Work required: Where the records below show a line containing "BARO pin SDA: D2 -> D0", start copying; end with the line containing "TOF pin XSHUT: D2 -> D1", and copy it too.

Raw data:
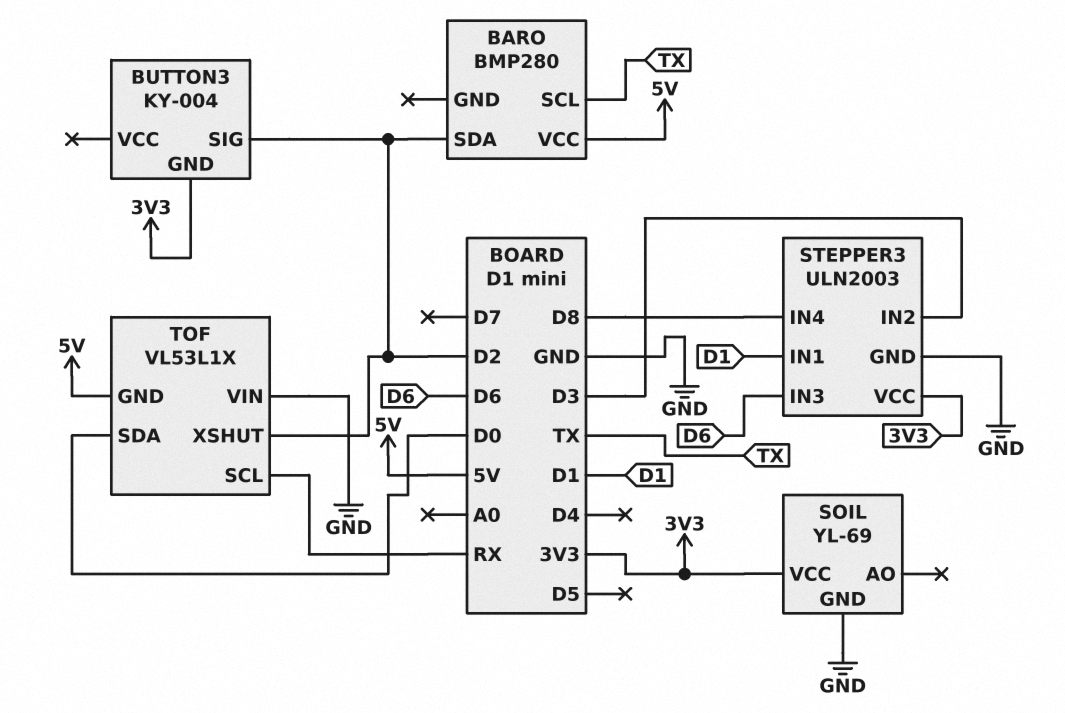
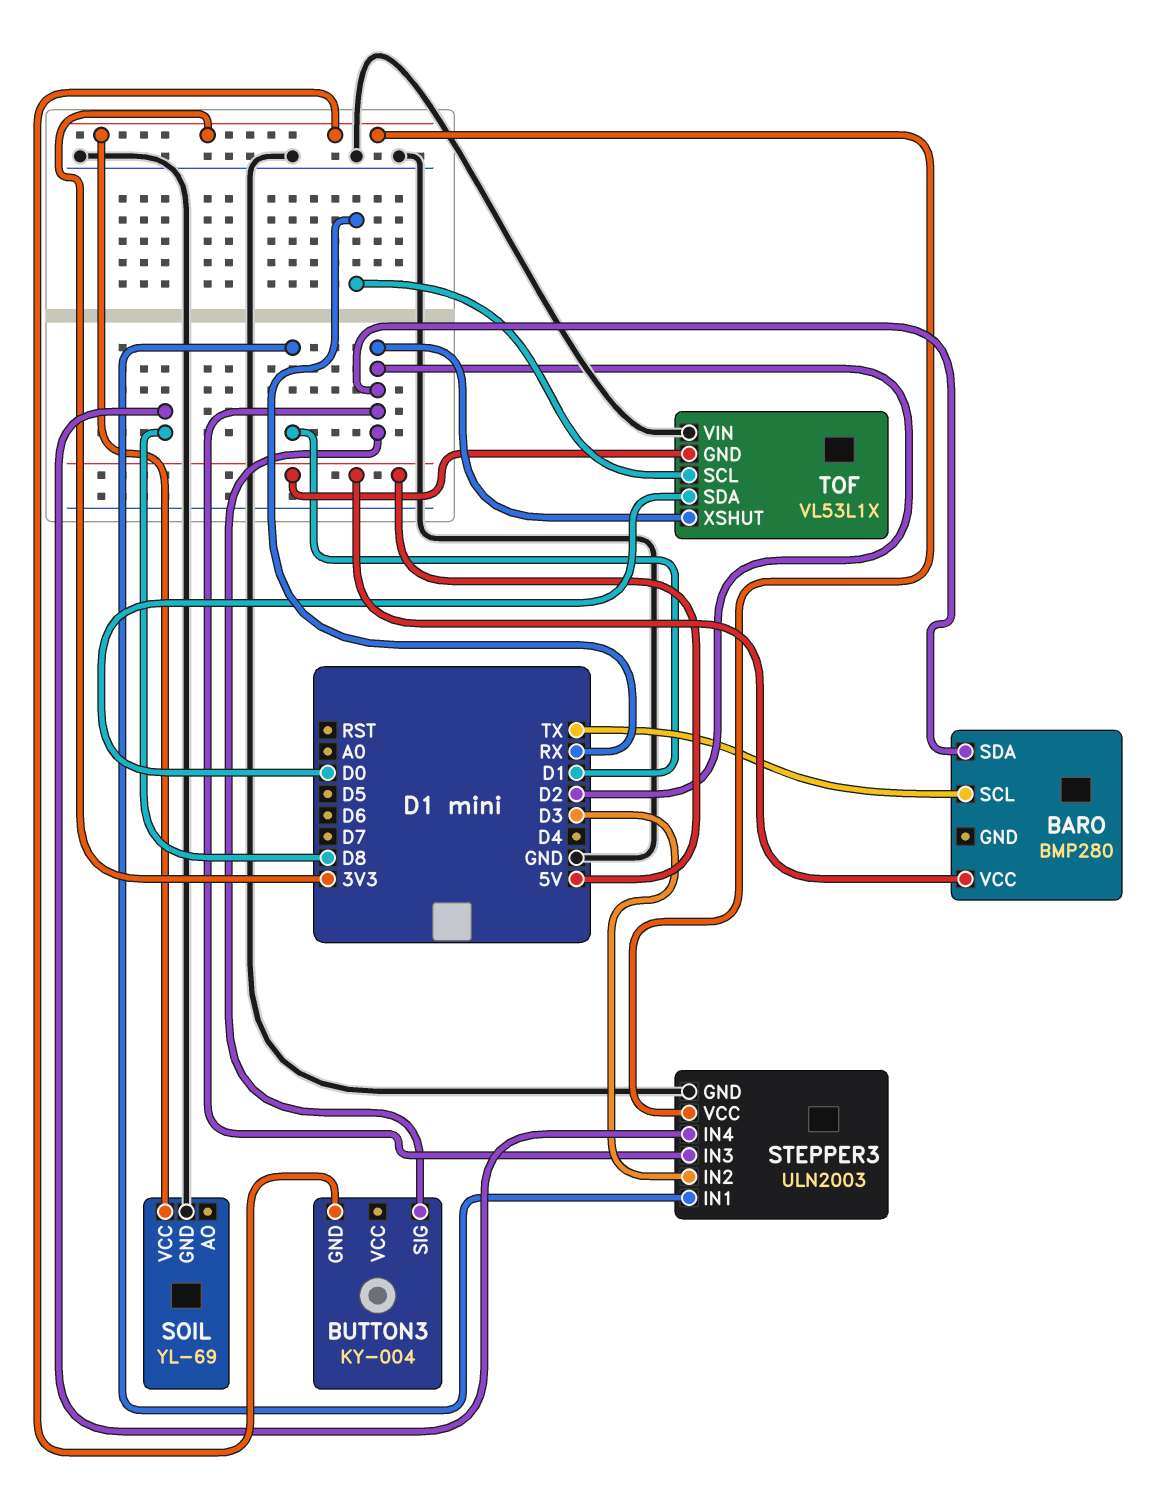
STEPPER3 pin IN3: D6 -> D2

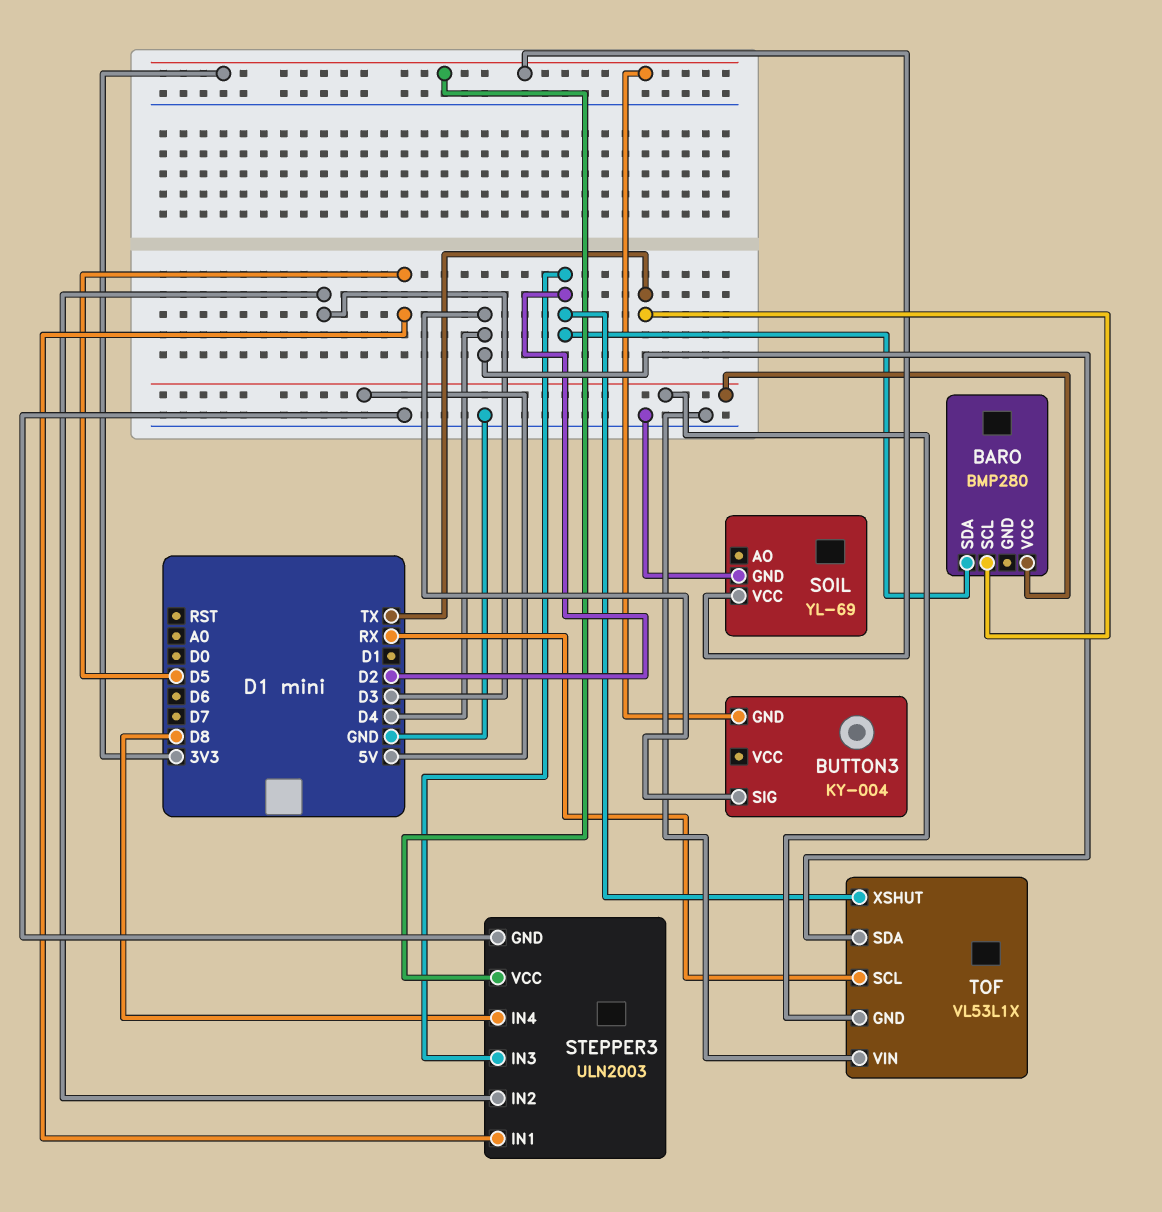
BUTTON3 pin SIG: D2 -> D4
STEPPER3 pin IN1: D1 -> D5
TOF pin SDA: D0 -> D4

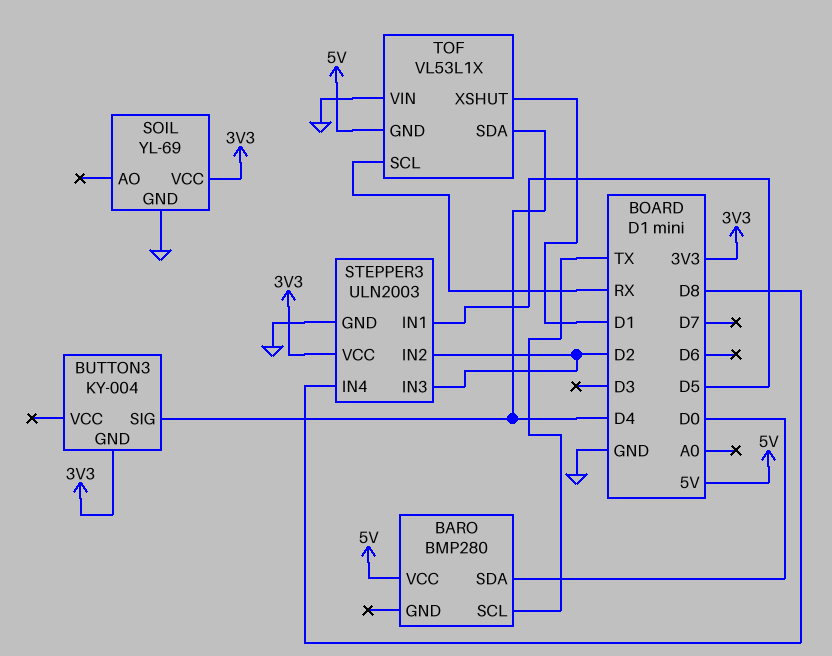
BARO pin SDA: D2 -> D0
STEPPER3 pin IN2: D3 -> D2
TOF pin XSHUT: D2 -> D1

==

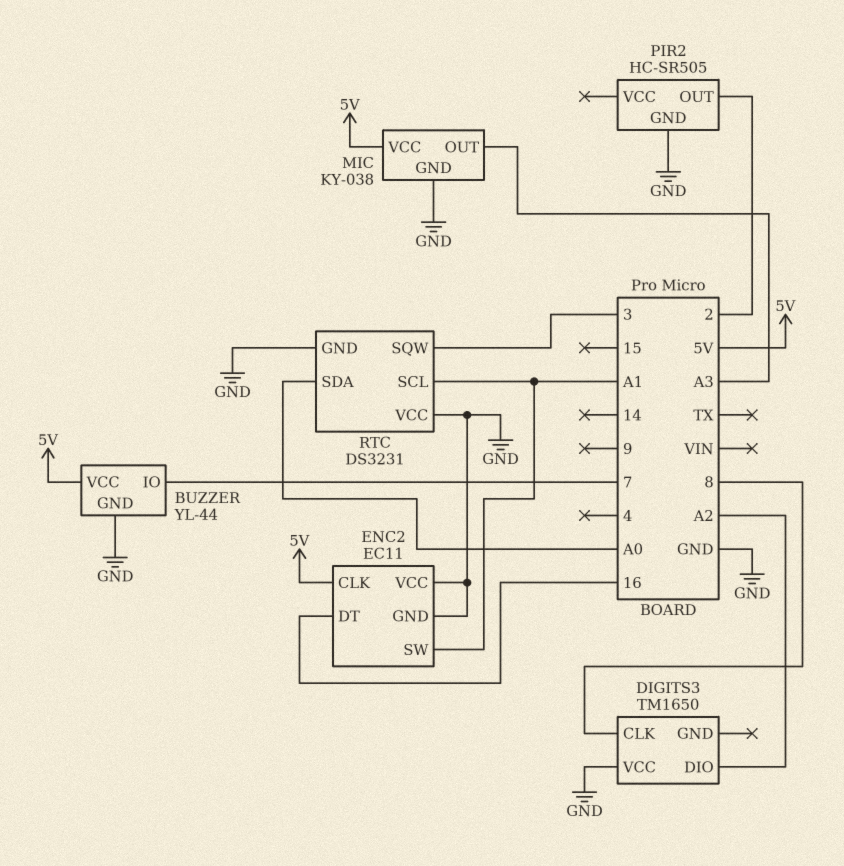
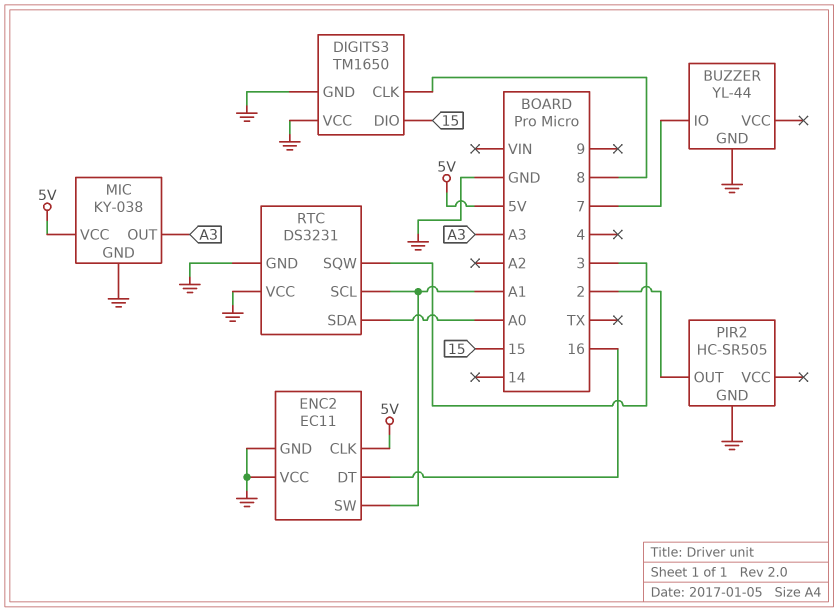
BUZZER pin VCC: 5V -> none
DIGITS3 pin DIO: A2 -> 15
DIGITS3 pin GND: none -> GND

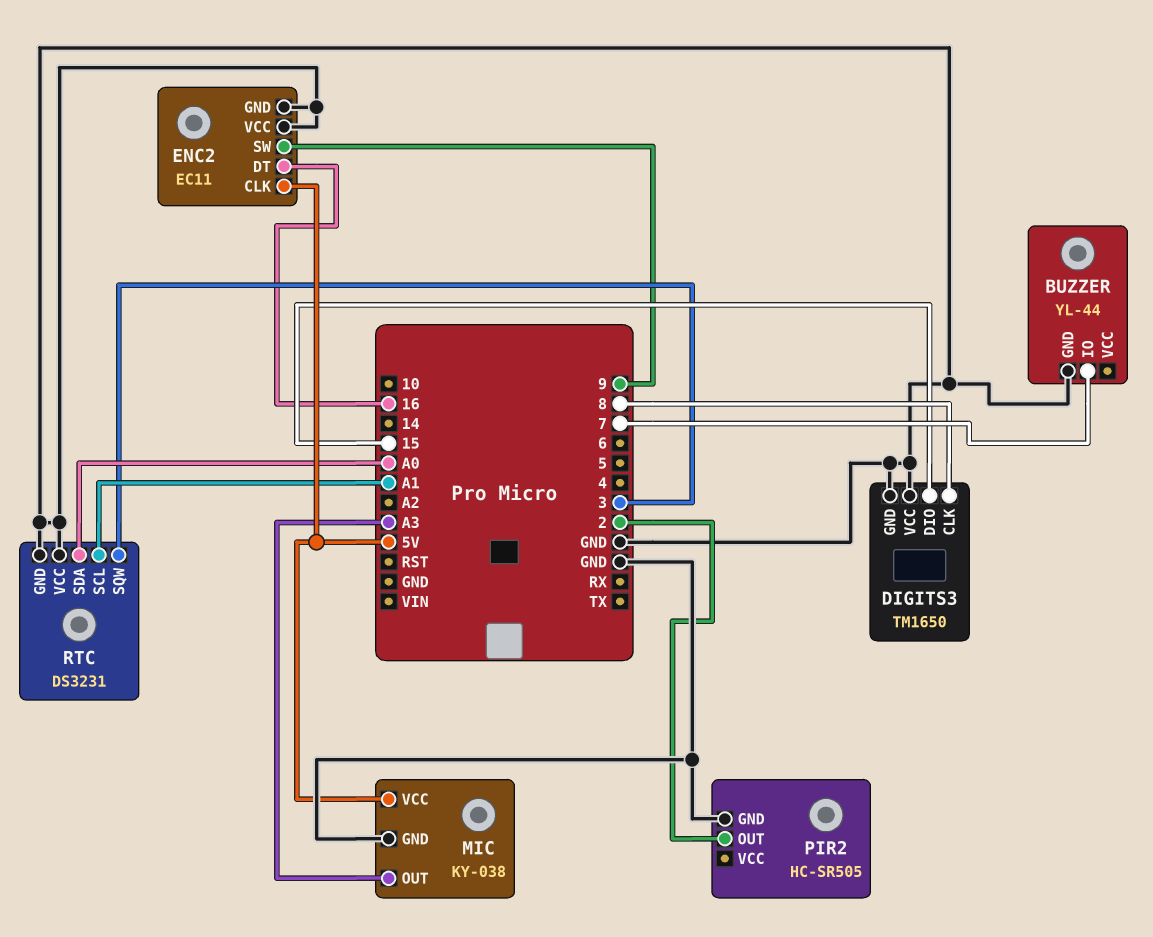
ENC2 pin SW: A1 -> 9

Response area:
BARO pin SDA: D2 -> D0
STEPPER3 pin IN2: D3 -> D2
TOF pin XSHUT: D2 -> D1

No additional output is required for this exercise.